>> Begin

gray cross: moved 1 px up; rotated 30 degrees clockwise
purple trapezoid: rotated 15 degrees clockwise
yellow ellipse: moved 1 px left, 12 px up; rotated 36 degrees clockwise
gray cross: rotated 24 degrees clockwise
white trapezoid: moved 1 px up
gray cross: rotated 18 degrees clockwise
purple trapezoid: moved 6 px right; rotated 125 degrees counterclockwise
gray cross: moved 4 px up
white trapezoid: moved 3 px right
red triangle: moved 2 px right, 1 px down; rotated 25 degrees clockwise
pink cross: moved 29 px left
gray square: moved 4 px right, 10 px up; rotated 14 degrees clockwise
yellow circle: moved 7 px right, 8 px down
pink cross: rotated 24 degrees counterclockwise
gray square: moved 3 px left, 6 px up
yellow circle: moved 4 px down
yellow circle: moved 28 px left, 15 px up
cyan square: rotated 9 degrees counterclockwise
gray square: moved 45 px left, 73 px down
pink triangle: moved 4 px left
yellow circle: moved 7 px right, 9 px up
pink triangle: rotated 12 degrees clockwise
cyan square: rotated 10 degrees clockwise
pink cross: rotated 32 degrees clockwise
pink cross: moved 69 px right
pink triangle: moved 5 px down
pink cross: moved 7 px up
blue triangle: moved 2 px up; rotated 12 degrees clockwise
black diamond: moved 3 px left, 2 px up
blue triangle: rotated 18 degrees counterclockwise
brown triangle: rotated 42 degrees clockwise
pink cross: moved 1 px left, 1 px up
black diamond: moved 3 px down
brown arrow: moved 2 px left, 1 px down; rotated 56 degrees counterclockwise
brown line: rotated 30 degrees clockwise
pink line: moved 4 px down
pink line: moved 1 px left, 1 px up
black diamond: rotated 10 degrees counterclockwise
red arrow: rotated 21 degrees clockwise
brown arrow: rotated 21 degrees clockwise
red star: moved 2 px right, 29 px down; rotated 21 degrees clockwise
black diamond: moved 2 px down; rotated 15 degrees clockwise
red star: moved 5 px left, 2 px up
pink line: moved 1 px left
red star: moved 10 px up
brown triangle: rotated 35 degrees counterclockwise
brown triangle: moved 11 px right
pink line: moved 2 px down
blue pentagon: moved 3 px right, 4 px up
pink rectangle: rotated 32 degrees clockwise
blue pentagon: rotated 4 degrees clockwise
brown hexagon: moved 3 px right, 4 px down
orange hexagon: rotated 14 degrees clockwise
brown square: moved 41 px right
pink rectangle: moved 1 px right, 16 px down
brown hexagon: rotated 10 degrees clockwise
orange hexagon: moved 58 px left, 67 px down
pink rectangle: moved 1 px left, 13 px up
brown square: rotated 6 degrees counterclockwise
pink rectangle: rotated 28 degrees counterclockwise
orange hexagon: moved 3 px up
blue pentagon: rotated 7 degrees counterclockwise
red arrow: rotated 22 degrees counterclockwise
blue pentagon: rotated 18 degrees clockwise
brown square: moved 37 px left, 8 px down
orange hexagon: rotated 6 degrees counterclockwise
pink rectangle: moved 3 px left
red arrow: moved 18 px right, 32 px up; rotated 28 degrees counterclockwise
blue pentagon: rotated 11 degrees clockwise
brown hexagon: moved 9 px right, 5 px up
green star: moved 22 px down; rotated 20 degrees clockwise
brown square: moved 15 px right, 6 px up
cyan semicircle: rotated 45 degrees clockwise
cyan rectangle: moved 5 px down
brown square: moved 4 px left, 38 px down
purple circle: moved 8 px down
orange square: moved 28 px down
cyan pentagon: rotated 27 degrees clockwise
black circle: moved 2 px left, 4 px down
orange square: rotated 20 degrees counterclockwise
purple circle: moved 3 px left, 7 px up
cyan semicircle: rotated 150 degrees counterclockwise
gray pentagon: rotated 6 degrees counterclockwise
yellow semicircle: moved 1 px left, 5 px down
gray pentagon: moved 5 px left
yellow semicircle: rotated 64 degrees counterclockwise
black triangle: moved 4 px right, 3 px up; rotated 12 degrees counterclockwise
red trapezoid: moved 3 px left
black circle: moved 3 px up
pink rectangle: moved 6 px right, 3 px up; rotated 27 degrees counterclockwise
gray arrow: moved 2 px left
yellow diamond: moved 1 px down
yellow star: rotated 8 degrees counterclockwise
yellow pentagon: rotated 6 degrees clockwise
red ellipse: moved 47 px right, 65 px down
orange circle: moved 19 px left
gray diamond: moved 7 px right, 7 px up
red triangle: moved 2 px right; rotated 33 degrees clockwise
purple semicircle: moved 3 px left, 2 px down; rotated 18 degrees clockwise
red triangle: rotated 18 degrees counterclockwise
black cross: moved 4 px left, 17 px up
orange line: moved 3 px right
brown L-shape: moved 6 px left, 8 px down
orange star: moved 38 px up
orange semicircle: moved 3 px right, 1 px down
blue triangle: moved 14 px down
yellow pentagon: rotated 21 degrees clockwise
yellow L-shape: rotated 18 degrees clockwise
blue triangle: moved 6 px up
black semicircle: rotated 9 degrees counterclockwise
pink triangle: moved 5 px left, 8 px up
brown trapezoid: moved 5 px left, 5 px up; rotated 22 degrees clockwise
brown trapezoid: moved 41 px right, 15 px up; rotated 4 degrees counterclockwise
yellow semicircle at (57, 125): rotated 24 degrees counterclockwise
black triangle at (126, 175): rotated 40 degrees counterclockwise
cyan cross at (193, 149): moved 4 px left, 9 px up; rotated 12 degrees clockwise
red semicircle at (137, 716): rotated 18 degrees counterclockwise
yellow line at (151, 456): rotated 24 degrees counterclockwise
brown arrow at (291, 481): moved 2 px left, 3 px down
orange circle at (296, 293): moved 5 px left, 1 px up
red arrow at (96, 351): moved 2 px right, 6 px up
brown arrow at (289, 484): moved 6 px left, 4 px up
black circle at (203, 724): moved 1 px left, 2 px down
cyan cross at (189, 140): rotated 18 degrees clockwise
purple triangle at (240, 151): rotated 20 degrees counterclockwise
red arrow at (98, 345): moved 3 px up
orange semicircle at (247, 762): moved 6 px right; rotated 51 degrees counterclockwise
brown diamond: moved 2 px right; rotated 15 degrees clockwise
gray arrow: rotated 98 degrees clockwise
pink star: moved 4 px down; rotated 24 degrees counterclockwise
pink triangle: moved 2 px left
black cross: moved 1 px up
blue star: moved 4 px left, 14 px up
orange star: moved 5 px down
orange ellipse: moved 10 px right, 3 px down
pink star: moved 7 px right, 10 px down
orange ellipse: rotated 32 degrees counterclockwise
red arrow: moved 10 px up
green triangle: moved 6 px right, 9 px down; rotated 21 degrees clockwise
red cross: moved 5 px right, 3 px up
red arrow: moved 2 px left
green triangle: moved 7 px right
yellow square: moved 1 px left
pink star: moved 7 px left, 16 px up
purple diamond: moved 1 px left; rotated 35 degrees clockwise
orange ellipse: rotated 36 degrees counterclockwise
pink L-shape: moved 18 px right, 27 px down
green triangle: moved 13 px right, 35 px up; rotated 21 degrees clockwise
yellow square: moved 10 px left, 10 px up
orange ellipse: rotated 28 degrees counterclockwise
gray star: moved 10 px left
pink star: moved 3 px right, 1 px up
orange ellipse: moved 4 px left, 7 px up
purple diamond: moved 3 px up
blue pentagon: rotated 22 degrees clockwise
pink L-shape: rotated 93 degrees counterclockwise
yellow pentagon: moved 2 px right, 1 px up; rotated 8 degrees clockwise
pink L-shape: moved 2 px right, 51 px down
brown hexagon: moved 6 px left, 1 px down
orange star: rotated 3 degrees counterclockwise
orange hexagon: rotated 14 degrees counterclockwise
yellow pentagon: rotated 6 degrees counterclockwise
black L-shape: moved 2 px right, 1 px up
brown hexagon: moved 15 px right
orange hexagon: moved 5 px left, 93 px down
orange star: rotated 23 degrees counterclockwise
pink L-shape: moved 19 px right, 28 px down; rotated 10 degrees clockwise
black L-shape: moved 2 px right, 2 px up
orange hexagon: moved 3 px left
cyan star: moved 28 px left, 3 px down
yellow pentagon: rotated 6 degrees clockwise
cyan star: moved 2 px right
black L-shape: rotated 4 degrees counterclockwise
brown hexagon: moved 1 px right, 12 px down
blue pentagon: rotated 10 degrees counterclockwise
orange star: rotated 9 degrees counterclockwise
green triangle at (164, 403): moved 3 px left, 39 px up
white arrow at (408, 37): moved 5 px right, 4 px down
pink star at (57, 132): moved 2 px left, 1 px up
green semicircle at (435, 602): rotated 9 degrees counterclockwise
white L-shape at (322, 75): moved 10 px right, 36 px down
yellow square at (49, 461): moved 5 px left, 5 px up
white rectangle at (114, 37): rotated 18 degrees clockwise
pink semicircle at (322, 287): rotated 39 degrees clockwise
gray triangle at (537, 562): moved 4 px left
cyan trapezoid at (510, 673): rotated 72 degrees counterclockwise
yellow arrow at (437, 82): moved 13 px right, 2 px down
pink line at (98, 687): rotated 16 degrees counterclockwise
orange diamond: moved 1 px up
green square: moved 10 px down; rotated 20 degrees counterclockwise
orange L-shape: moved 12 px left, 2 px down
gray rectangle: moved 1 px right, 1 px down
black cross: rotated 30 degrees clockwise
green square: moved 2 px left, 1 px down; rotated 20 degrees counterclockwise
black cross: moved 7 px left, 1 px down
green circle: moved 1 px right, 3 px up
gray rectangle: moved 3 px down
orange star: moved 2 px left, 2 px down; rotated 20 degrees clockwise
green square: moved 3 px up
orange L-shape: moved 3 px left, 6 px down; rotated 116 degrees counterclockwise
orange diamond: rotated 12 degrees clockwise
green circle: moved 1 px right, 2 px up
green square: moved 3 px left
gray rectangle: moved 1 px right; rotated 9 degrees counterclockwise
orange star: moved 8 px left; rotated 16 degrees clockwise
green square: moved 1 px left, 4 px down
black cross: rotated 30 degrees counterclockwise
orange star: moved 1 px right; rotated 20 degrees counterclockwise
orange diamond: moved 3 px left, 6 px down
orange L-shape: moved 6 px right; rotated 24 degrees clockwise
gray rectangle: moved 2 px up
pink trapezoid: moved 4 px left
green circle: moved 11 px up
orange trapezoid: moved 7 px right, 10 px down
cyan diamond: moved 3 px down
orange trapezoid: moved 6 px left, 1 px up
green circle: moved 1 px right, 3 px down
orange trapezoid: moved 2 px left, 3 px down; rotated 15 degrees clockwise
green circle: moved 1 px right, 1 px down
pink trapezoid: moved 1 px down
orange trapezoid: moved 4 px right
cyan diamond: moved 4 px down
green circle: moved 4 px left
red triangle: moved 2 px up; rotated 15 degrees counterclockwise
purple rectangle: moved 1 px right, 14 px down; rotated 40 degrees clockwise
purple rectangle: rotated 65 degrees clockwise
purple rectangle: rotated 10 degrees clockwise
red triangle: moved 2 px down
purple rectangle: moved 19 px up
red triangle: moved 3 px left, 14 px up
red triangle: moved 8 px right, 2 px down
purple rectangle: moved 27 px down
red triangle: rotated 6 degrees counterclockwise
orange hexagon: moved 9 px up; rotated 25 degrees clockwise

>> End

# [The exercise]
Turn the records, from the first line through the line with "white trapezoid: moved 3 px right", into a Markdown table with the columns Step and Change. Number each row and leave out blank lines.

# [Expected answer]
| Step | Change |
|---|---|
| 1 | gray cross: moved 1 px up; rotated 30 degrees clockwise |
| 2 | purple trapezoid: rotated 15 degrees clockwise |
| 3 | yellow ellipse: moved 1 px left, 12 px up; rotated 36 degrees clockwise |
| 4 | gray cross: rotated 24 degrees clockwise |
| 5 | white trapezoid: moved 1 px up |
| 6 | gray cross: rotated 18 degrees clockwise |
| 7 | purple trapezoid: moved 6 px right; rotated 125 degrees counterclockwise |
| 8 | gray cross: moved 4 px up |
| 9 | white trapezoid: moved 3 px right |